▶ [EXERCISE DETAILS] Count the lines of the items below that contain the word "from". Give only the number.

▶ [RECORDS SHOWN]
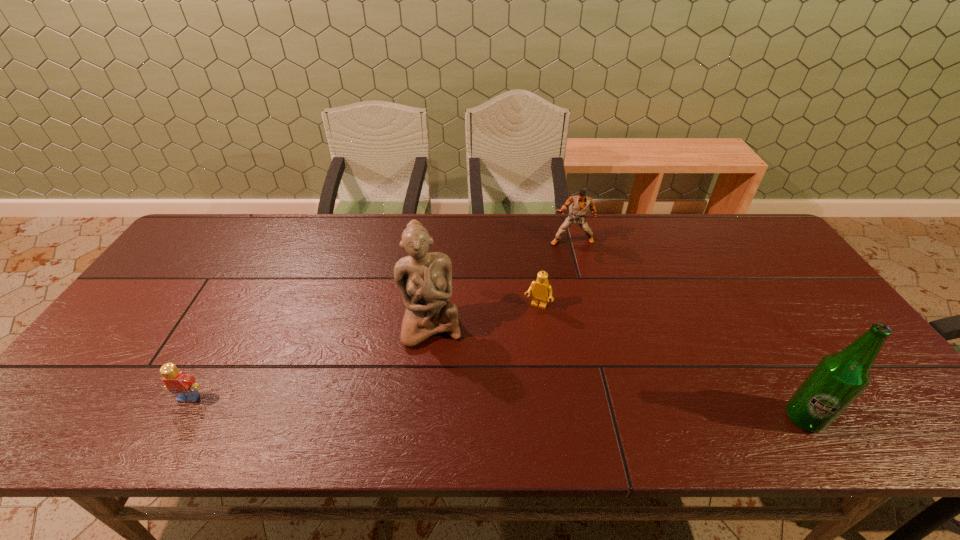
This screenshot has width=960, height=540. What are the coordinates of `free space at the far edge of the desktop` in the screenshot? It's located at (552, 239).

At what (x,y) coordinates should I click in order to perform the action: click on vacant space at the near edge of the desktop. Please return your answer as a coordinate pair (x, y). Looking at the image, I should click on (772, 373).

In the image, there is a desktop. Where is `free space at the left edge`? free space at the left edge is located at coordinates (188, 306).

At what (x,y) coordinates should I click in order to perform the action: click on vacant space at the right edge of the desktop. Please return your answer as a coordinate pair (x, y). Looking at the image, I should click on (778, 267).

Identify the location of free space at the far left corner of the desktop. (210, 237).

Locate an element on the screen. This screenshot has height=540, width=960. blank space at the far right corner of the desktop is located at coordinates (739, 232).

Locate an element on the screen. vacant space in between the figurine and the fourth object from left to right is located at coordinates (501, 283).

I want to click on blank region between the rightmost object and the third shortest object, so click(688, 329).

Find the location of a particular element. vacant point located between the rightmost object and the second object from right to left is located at coordinates (688, 329).

What are the coordinates of `free space between the leftmost object and the fourth object from right to left` in the screenshot? It's located at (310, 361).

▶ [EXERCISE SOLUTION] 3